### TASK DESCRIPTION
Set down exactly the lines from the one containing "chair: (1004, 1019) -> (364, 255), turned -90" through the last line of the records below, both included, and nothing else.

Graphic revision entries
________________

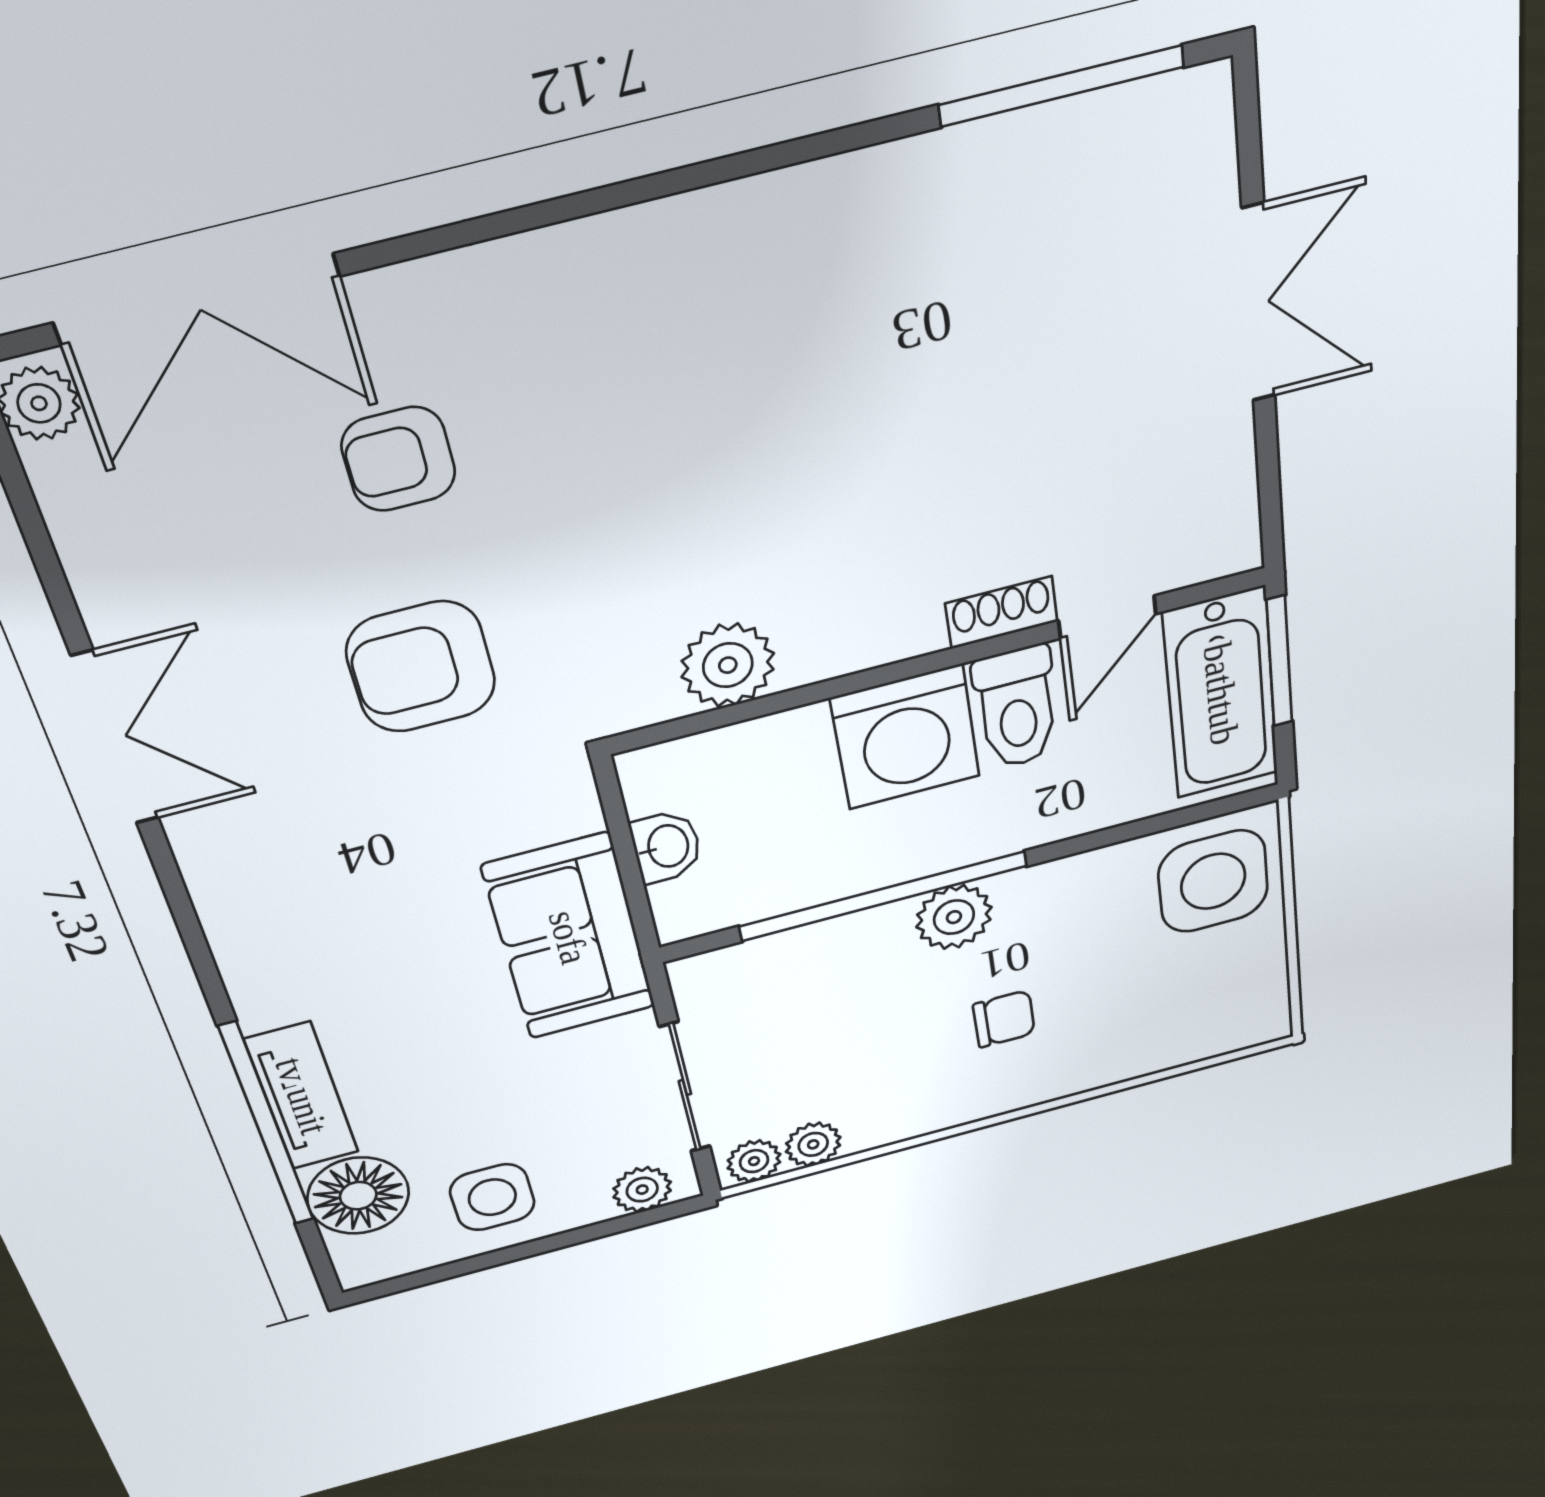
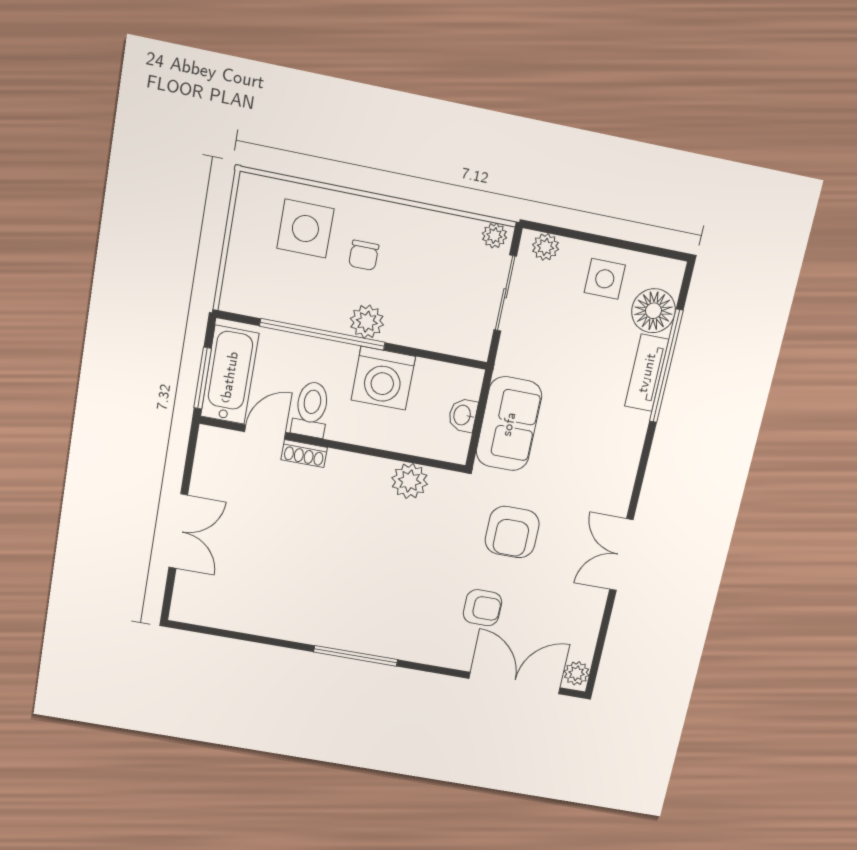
window: (1061, 86) -> (356, 656), moved
double door: (1259, 304) -> (178, 531), swing flipped
armchair: (421, 667) -> (512, 532), turned 90
washing machine: (905, 737) -> (383, 378), moved, turned 180
side table: (1213, 881) -> (305, 229), moved
window: (883, 896) -> (322, 334), moved
sofa: (569, 937) -> (509, 424), moved
chair: (1004, 1019) -> (364, 255), turned -90
plant: (813, 1144) -> (467, 230), removed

________________

### WRITTEN SOLUTION
chair: (1004, 1019) -> (364, 255), turned -90
plant: (813, 1144) -> (467, 230), removed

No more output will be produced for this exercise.